Coordinate-based object records:

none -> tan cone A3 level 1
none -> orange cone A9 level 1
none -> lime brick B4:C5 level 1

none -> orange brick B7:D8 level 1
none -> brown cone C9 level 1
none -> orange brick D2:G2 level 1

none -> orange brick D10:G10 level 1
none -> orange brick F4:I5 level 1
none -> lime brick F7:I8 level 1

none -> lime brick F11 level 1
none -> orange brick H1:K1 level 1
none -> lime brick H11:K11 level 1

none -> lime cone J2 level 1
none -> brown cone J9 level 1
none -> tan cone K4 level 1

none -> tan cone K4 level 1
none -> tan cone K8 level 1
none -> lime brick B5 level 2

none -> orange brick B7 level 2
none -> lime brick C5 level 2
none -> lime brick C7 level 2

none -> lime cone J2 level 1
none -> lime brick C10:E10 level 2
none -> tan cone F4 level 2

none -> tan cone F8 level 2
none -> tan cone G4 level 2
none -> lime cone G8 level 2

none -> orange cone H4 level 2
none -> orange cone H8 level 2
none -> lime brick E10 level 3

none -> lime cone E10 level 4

---

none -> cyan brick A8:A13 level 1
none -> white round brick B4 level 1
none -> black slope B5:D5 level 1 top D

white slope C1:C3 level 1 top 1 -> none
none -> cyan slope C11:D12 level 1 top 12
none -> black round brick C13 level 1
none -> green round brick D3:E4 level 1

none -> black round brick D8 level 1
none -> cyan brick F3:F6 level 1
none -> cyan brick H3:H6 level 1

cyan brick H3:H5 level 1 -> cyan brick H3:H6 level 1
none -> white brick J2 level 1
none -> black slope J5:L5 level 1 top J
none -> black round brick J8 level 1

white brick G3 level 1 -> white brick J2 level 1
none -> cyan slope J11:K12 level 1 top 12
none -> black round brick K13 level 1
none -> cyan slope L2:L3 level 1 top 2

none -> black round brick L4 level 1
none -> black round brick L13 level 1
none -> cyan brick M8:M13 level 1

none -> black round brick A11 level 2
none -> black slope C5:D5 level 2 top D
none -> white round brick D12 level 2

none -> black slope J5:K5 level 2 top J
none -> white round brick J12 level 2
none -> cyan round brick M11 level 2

---

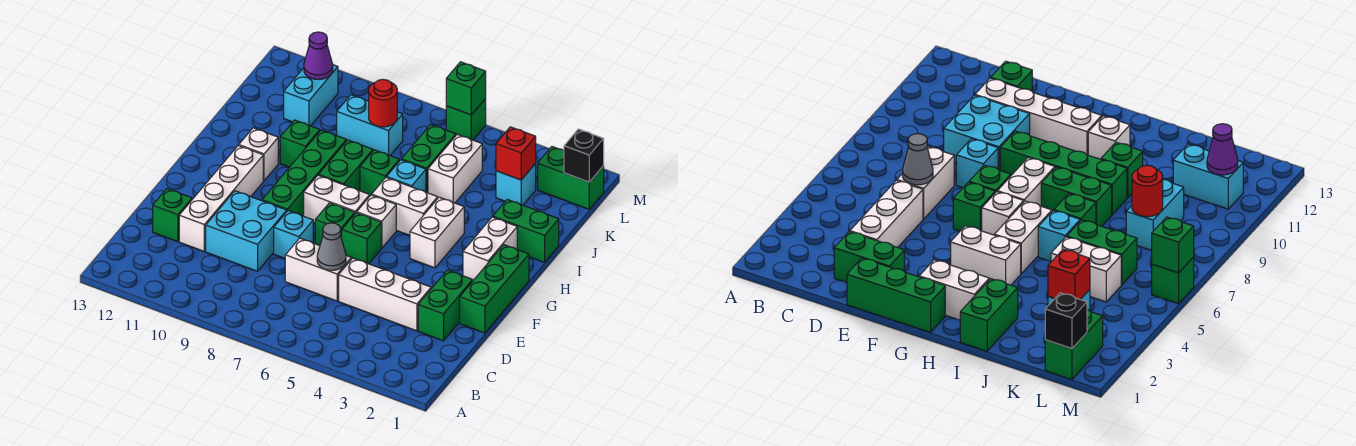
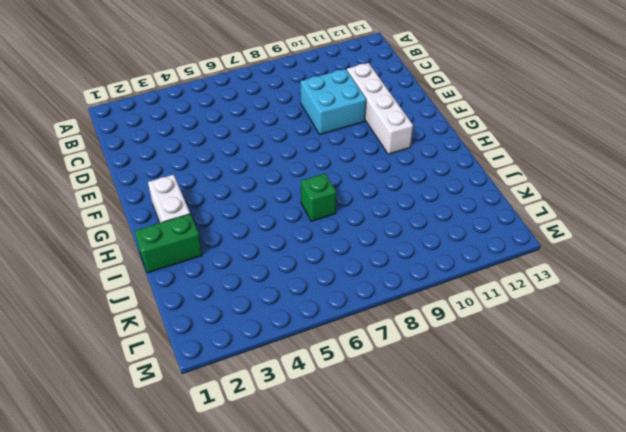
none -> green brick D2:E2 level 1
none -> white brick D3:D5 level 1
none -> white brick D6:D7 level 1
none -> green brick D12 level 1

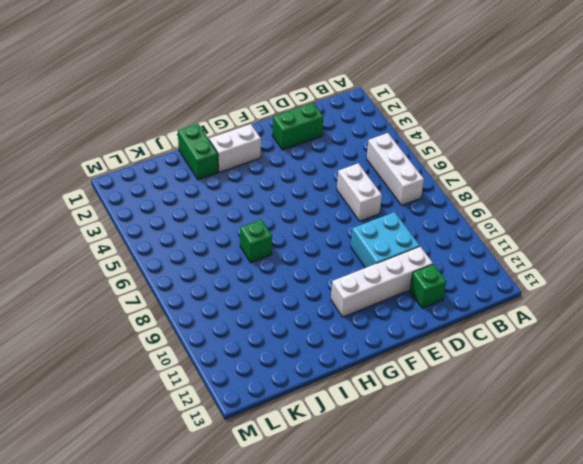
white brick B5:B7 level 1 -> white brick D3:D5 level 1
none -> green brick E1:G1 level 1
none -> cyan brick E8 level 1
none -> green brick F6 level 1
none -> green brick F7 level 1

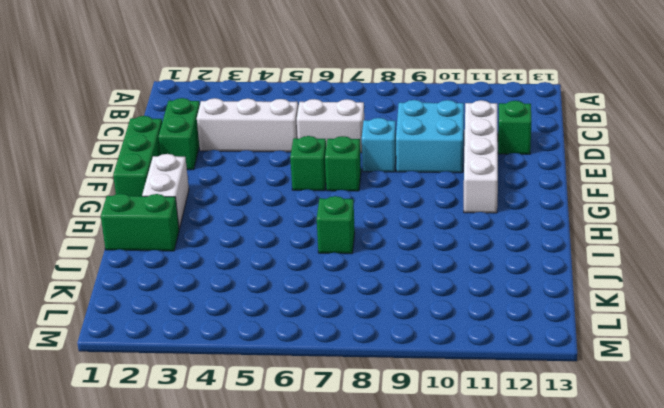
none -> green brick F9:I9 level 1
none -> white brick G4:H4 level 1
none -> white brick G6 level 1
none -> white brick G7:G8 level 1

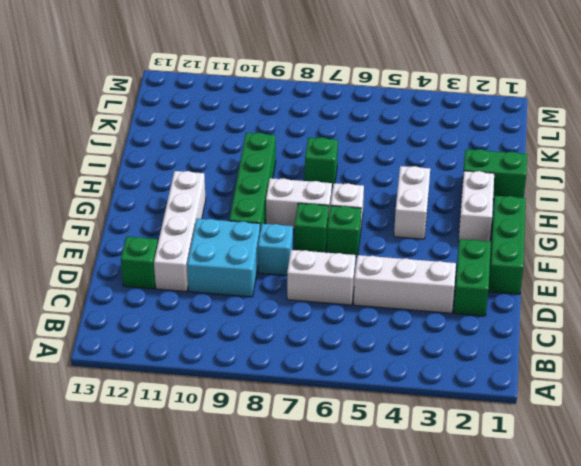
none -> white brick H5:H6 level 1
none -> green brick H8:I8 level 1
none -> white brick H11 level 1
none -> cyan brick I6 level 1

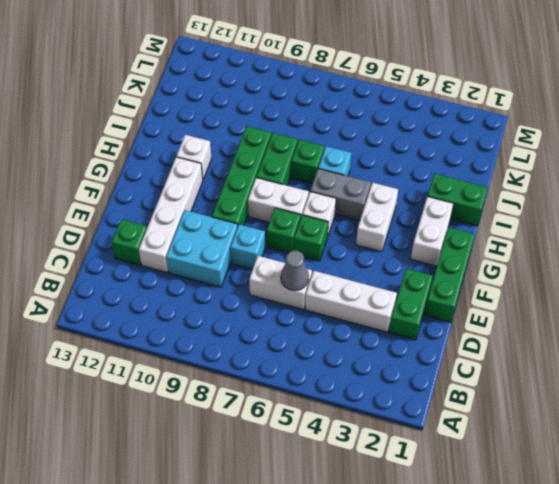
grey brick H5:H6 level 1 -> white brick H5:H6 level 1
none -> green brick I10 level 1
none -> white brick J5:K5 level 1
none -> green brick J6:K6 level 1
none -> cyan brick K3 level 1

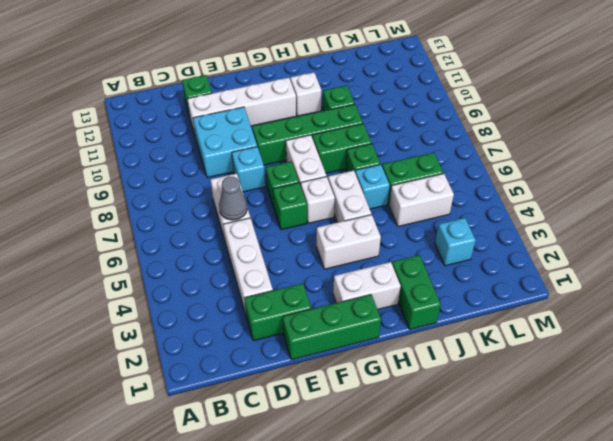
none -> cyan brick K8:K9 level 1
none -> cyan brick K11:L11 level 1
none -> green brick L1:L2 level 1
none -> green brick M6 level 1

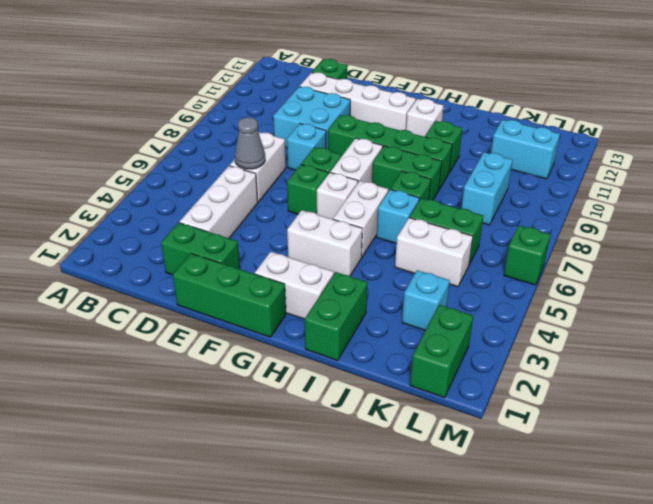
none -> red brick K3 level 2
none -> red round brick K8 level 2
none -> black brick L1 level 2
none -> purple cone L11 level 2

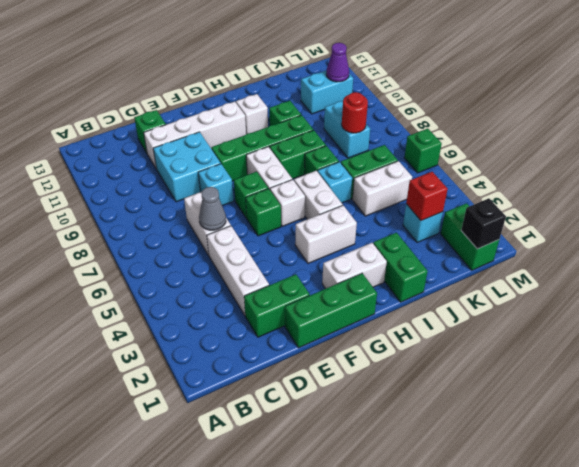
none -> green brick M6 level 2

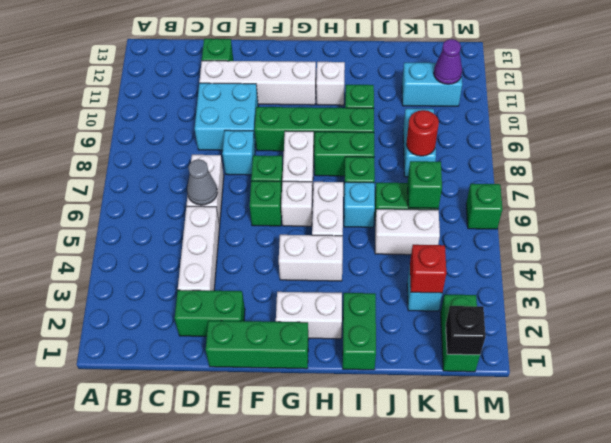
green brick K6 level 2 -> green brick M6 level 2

▶ **What is being asked**:
When a line of the data holds the string "slope", pick it out and copy it.

▶ **Answer area**:
none -> black slope B5:D5 level 1 top D
white slope C1:C3 level 1 top 1 -> none
none -> cyan slope C11:D12 level 1 top 12
none -> black slope J5:L5 level 1 top J
none -> cyan slope J11:K12 level 1 top 12
none -> cyan slope L2:L3 level 1 top 2
none -> black slope C5:D5 level 2 top D
none -> black slope J5:K5 level 2 top J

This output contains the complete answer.